Structured diff data
- Opening Delimiter -

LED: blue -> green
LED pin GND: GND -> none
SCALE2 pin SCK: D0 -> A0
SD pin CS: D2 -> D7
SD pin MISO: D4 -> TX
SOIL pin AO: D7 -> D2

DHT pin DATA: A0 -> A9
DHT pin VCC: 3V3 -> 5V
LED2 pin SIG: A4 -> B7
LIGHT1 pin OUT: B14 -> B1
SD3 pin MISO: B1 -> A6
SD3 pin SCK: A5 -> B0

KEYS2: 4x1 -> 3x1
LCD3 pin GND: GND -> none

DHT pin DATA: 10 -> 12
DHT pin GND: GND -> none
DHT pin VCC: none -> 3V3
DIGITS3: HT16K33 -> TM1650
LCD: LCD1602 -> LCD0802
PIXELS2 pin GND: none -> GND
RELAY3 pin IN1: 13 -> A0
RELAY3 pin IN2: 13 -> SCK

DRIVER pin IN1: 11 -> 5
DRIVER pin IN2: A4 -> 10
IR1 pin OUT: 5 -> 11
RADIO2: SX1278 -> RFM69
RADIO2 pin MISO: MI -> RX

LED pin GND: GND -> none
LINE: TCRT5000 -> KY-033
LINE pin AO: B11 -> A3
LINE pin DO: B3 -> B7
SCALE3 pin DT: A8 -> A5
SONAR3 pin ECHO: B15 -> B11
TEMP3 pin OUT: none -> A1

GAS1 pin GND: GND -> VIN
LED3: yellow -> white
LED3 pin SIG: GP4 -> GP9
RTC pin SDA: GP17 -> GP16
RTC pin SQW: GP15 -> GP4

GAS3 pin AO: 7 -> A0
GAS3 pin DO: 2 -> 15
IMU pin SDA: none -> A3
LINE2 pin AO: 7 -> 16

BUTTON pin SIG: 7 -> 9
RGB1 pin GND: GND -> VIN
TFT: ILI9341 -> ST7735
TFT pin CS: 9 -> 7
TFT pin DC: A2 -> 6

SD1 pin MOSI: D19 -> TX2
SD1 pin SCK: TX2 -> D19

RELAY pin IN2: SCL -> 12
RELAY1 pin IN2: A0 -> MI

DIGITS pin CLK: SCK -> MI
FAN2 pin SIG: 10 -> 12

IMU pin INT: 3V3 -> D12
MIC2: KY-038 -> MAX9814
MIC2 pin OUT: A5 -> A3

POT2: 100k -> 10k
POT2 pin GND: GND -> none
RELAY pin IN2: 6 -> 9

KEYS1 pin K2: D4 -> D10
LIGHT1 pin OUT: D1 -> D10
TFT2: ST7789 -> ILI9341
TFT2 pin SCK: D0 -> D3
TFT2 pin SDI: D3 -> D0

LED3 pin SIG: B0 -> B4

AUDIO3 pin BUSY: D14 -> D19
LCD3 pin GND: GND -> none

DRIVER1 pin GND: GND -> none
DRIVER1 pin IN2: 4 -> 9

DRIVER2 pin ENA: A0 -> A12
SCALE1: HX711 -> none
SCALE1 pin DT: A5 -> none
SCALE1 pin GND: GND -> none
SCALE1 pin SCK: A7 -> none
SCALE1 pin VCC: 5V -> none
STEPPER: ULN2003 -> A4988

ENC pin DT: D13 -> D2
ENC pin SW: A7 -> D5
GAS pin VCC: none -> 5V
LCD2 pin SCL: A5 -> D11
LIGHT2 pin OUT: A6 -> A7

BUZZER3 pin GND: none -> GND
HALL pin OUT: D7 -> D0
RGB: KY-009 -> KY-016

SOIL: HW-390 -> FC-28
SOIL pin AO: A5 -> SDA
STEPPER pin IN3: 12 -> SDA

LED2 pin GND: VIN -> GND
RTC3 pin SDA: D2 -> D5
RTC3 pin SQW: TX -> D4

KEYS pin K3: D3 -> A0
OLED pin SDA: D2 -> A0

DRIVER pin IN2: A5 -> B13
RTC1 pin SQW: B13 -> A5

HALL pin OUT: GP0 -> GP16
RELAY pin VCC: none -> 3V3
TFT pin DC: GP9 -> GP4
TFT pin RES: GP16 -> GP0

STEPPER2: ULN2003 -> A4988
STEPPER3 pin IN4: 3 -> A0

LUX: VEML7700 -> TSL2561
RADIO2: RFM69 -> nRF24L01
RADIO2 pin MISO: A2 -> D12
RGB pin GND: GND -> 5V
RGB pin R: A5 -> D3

- Closing Delimiter -

--- WHAT YOU SHOULD DO ---
Each line above needs to be output again, exactly as shown.

--- OUTPUT BELOW ---
LED: blue -> green
LED pin GND: GND -> none
SCALE2 pin SCK: D0 -> A0
SD pin CS: D2 -> D7
SD pin MISO: D4 -> TX
SOIL pin AO: D7 -> D2

DHT pin DATA: A0 -> A9
DHT pin VCC: 3V3 -> 5V
LED2 pin SIG: A4 -> B7
LIGHT1 pin OUT: B14 -> B1
SD3 pin MISO: B1 -> A6
SD3 pin SCK: A5 -> B0

KEYS2: 4x1 -> 3x1
LCD3 pin GND: GND -> none

DHT pin DATA: 10 -> 12
DHT pin GND: GND -> none
DHT pin VCC: none -> 3V3
DIGITS3: HT16K33 -> TM1650
LCD: LCD1602 -> LCD0802
PIXELS2 pin GND: none -> GND
RELAY3 pin IN1: 13 -> A0
RELAY3 pin IN2: 13 -> SCK

DRIVER pin IN1: 11 -> 5
DRIVER pin IN2: A4 -> 10
IR1 pin OUT: 5 -> 11
RADIO2: SX1278 -> RFM69
RADIO2 pin MISO: MI -> RX

LED pin GND: GND -> none
LINE: TCRT5000 -> KY-033
LINE pin AO: B11 -> A3
LINE pin DO: B3 -> B7
SCALE3 pin DT: A8 -> A5
SONAR3 pin ECHO: B15 -> B11
TEMP3 pin OUT: none -> A1

GAS1 pin GND: GND -> VIN
LED3: yellow -> white
LED3 pin SIG: GP4 -> GP9
RTC pin SDA: GP17 -> GP16
RTC pin SQW: GP15 -> GP4

GAS3 pin AO: 7 -> A0
GAS3 pin DO: 2 -> 15
IMU pin SDA: none -> A3
LINE2 pin AO: 7 -> 16

BUTTON pin SIG: 7 -> 9
RGB1 pin GND: GND -> VIN
TFT: ILI9341 -> ST7735
TFT pin CS: 9 -> 7
TFT pin DC: A2 -> 6

SD1 pin MOSI: D19 -> TX2
SD1 pin SCK: TX2 -> D19

RELAY pin IN2: SCL -> 12
RELAY1 pin IN2: A0 -> MI

DIGITS pin CLK: SCK -> MI
FAN2 pin SIG: 10 -> 12

IMU pin INT: 3V3 -> D12
MIC2: KY-038 -> MAX9814
MIC2 pin OUT: A5 -> A3

POT2: 100k -> 10k
POT2 pin GND: GND -> none
RELAY pin IN2: 6 -> 9

KEYS1 pin K2: D4 -> D10
LIGHT1 pin OUT: D1 -> D10
TFT2: ST7789 -> ILI9341
TFT2 pin SCK: D0 -> D3
TFT2 pin SDI: D3 -> D0

LED3 pin SIG: B0 -> B4

AUDIO3 pin BUSY: D14 -> D19
LCD3 pin GND: GND -> none

DRIVER1 pin GND: GND -> none
DRIVER1 pin IN2: 4 -> 9

DRIVER2 pin ENA: A0 -> A12
SCALE1: HX711 -> none
SCALE1 pin DT: A5 -> none
SCALE1 pin GND: GND -> none
SCALE1 pin SCK: A7 -> none
SCALE1 pin VCC: 5V -> none
STEPPER: ULN2003 -> A4988

ENC pin DT: D13 -> D2
ENC pin SW: A7 -> D5
GAS pin VCC: none -> 5V
LCD2 pin SCL: A5 -> D11
LIGHT2 pin OUT: A6 -> A7

BUZZER3 pin GND: none -> GND
HALL pin OUT: D7 -> D0
RGB: KY-009 -> KY-016

SOIL: HW-390 -> FC-28
SOIL pin AO: A5 -> SDA
STEPPER pin IN3: 12 -> SDA

LED2 pin GND: VIN -> GND
RTC3 pin SDA: D2 -> D5
RTC3 pin SQW: TX -> D4

KEYS pin K3: D3 -> A0
OLED pin SDA: D2 -> A0

DRIVER pin IN2: A5 -> B13
RTC1 pin SQW: B13 -> A5

HALL pin OUT: GP0 -> GP16
RELAY pin VCC: none -> 3V3
TFT pin DC: GP9 -> GP4
TFT pin RES: GP16 -> GP0

STEPPER2: ULN2003 -> A4988
STEPPER3 pin IN4: 3 -> A0

LUX: VEML7700 -> TSL2561
RADIO2: RFM69 -> nRF24L01
RADIO2 pin MISO: A2 -> D12
RGB pin GND: GND -> 5V
RGB pin R: A5 -> D3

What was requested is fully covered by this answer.